** Material shown follows **

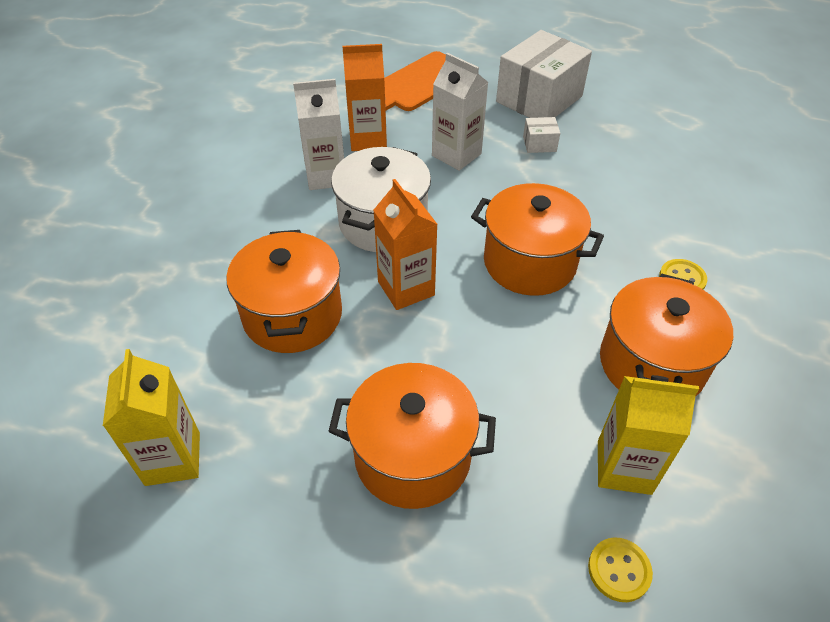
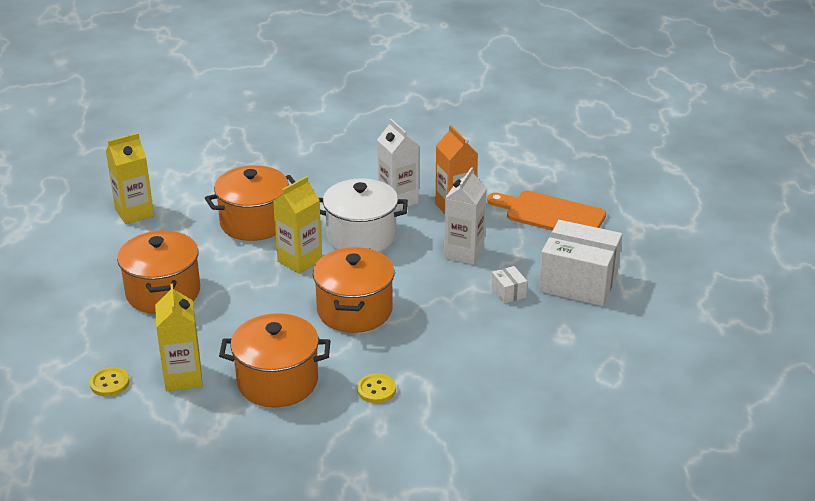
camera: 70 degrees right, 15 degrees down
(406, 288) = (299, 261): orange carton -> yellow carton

** End of Material shown **
** Material shown follows **

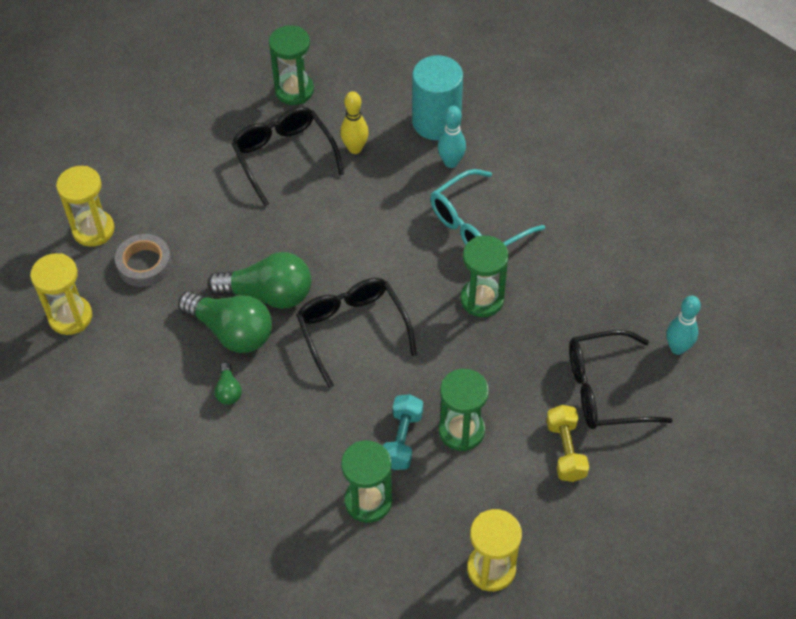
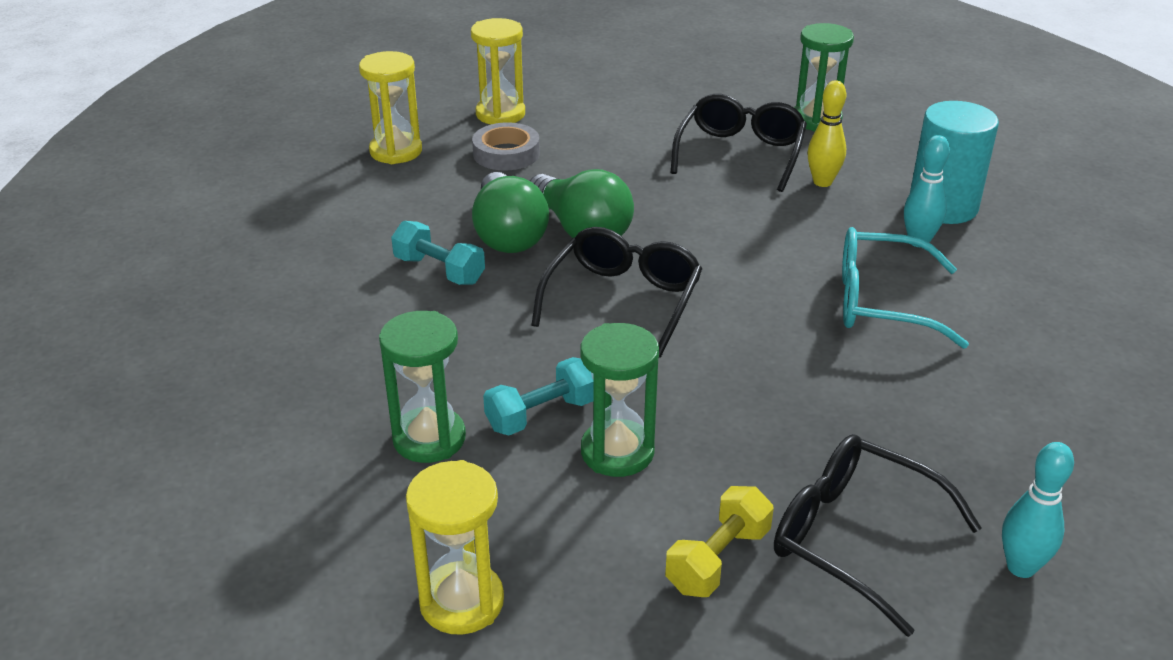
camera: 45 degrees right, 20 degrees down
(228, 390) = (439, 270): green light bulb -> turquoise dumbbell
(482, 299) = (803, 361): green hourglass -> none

** End of Material shown **

#### Required action:
Among the records above, find the lines that contain "right" and copy every one.

#### Response to this exercise:
camera: 70 degrees right, 15 degrees down
camera: 45 degrees right, 20 degrees down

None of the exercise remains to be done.